──────── GIVEN DATA ────────

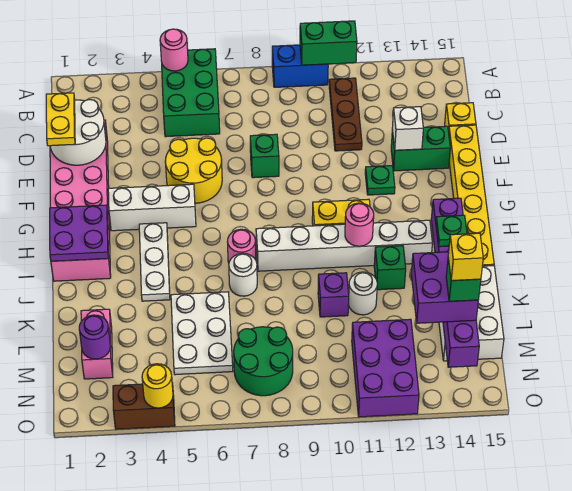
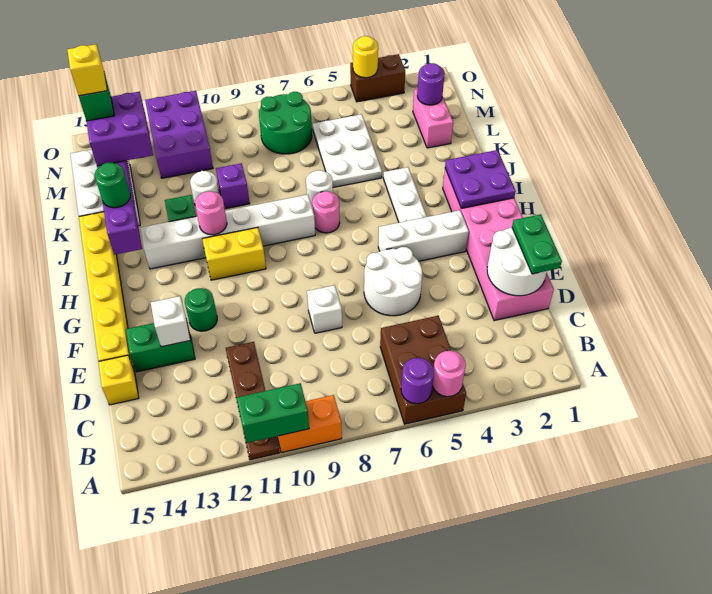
green brick A5:C6 level 1 -> brown brick A5:C6 level 1
none -> purple round brick A6 level 2
blue brick A9:A10 level 1 -> orange brick A9:A10 level 1
brown plate B11:D11 level 1 -> brown plate A11:D11 level 1
yellow plate D1:E1 level 3 -> green plate D1:E1 level 3
yellow round brick E5:F6 level 1 -> white round brick E5:F6 level 1
green brick E8 level 1 -> white brick E8 level 1
green plate F12 level 1 -> green round brick F12 level 1
green plate J14 level 3 -> green round brick J14 level 3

────────

◆ WORK INSTRUCTION
Without including any pictures, output all the entries above exactly.

◆ TASK RESPONSE
green brick A5:C6 level 1 -> brown brick A5:C6 level 1
none -> purple round brick A6 level 2
blue brick A9:A10 level 1 -> orange brick A9:A10 level 1
brown plate B11:D11 level 1 -> brown plate A11:D11 level 1
yellow plate D1:E1 level 3 -> green plate D1:E1 level 3
yellow round brick E5:F6 level 1 -> white round brick E5:F6 level 1
green brick E8 level 1 -> white brick E8 level 1
green plate F12 level 1 -> green round brick F12 level 1
green plate J14 level 3 -> green round brick J14 level 3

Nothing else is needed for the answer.